TASK TO COMPLETE:
State how many lines of the material below contain the word "service", with case counting. Give only the number.

DATASET EXCERPTS:
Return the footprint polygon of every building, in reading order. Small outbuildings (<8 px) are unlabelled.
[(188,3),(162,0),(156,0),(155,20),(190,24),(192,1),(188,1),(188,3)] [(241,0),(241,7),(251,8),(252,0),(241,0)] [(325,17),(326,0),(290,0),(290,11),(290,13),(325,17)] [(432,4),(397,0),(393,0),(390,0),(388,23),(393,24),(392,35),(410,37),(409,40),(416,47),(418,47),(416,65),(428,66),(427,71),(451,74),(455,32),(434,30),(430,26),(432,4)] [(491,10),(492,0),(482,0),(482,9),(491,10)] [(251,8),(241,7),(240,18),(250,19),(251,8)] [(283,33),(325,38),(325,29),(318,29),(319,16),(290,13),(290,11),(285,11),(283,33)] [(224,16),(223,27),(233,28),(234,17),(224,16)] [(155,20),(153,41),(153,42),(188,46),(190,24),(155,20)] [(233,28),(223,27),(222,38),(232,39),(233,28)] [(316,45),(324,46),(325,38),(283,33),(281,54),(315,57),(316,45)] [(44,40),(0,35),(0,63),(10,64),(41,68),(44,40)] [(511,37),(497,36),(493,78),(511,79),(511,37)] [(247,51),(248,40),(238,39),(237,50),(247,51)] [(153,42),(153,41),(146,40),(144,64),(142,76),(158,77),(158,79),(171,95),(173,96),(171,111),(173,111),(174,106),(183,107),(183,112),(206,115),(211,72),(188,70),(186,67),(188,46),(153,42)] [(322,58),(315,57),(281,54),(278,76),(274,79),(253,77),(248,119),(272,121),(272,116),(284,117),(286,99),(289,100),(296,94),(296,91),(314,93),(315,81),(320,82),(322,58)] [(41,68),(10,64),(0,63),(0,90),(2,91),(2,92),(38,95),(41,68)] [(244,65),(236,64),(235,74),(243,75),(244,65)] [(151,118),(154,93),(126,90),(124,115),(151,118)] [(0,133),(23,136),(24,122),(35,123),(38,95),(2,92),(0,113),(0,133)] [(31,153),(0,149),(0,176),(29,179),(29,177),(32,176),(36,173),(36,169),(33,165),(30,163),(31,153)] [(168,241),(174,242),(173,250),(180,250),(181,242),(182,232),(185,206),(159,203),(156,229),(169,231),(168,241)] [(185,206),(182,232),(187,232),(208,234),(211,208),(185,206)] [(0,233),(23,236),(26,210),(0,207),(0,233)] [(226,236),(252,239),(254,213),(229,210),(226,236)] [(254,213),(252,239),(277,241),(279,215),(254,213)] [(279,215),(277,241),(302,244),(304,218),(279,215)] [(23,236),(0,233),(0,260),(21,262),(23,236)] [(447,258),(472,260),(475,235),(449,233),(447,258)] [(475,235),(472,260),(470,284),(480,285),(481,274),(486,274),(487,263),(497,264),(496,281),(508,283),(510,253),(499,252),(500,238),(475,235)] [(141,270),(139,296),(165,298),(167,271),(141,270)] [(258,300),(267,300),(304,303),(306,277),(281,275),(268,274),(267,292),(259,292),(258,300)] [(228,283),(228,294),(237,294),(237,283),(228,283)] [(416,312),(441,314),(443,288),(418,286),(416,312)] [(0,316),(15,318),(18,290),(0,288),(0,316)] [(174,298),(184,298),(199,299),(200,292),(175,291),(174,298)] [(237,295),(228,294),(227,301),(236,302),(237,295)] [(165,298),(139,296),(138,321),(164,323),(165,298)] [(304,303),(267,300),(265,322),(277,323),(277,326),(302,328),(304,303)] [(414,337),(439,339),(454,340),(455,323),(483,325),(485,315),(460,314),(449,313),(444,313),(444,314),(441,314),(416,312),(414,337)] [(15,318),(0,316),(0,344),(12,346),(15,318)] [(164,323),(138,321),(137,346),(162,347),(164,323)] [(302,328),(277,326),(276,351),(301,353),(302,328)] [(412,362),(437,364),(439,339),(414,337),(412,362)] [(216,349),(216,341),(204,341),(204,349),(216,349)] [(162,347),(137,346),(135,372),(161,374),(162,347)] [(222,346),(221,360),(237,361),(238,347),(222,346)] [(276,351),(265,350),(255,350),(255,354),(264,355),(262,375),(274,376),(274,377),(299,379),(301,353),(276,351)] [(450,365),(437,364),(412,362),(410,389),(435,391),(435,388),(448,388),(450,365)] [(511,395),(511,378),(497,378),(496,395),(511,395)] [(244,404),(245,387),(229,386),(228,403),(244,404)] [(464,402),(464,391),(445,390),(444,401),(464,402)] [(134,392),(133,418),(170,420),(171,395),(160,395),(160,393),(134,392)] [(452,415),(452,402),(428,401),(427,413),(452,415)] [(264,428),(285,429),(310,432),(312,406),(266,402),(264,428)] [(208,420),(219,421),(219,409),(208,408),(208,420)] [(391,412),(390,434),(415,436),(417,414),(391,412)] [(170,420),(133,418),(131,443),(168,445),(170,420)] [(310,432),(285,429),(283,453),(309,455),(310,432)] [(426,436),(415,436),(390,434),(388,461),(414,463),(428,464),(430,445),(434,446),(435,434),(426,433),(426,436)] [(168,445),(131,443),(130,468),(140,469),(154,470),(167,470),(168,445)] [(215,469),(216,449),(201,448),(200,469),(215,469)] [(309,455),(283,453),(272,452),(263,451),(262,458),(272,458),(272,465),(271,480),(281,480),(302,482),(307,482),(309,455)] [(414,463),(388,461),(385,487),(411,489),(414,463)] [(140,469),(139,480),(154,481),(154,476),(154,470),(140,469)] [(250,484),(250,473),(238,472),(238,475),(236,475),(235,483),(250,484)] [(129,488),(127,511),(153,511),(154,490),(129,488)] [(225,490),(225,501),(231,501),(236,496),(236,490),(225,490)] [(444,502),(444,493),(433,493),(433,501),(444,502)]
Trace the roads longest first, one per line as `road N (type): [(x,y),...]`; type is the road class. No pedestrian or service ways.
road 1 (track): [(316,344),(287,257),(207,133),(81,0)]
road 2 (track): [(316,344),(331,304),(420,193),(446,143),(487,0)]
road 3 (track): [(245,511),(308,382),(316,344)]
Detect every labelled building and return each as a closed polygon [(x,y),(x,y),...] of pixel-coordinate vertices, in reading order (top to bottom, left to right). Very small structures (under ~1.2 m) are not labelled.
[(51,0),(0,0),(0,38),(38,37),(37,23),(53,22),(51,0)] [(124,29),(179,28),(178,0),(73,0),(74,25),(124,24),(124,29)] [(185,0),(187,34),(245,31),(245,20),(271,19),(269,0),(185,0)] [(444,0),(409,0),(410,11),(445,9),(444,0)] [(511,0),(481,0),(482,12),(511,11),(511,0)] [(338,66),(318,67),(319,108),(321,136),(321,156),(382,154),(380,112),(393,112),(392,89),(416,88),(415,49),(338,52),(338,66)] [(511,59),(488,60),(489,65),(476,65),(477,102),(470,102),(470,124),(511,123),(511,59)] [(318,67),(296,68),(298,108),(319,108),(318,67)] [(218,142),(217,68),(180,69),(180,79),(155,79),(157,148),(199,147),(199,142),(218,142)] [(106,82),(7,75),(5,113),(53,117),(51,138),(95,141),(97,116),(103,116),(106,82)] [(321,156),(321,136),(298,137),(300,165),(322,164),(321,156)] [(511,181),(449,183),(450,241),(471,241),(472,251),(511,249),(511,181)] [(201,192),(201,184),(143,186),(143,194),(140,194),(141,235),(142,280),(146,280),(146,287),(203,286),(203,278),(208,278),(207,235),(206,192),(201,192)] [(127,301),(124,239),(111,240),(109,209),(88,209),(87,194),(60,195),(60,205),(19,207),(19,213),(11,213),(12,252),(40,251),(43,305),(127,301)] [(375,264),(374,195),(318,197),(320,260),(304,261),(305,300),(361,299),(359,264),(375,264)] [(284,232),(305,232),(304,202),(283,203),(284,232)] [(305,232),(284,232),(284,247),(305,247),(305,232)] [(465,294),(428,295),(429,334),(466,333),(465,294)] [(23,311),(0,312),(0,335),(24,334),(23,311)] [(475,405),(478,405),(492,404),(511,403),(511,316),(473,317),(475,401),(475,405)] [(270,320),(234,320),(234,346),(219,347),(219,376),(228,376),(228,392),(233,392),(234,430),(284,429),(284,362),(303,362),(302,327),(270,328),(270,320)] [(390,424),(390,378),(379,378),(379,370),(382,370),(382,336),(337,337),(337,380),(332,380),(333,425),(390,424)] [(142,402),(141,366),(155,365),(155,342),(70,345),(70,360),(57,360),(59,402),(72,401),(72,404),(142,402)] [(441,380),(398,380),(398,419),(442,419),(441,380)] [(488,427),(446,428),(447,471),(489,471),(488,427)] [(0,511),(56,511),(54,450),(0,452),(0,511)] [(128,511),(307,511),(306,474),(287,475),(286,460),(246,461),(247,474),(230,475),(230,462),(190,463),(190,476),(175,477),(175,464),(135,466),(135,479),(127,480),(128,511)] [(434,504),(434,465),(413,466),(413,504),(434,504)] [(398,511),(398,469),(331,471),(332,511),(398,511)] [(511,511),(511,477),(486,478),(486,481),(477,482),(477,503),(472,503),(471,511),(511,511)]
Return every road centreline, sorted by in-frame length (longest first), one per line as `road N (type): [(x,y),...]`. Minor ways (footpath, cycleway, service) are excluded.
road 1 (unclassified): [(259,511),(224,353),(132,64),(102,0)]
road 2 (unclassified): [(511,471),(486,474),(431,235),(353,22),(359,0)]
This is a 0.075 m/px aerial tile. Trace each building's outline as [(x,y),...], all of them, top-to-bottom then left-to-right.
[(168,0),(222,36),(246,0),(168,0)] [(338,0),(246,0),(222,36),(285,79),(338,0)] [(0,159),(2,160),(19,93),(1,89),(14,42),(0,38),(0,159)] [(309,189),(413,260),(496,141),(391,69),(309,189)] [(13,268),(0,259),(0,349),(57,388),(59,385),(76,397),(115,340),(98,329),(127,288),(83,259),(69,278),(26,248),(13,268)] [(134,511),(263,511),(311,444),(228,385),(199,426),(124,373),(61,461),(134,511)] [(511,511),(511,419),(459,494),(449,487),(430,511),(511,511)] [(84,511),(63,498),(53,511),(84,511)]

ANSWER BELOW:
2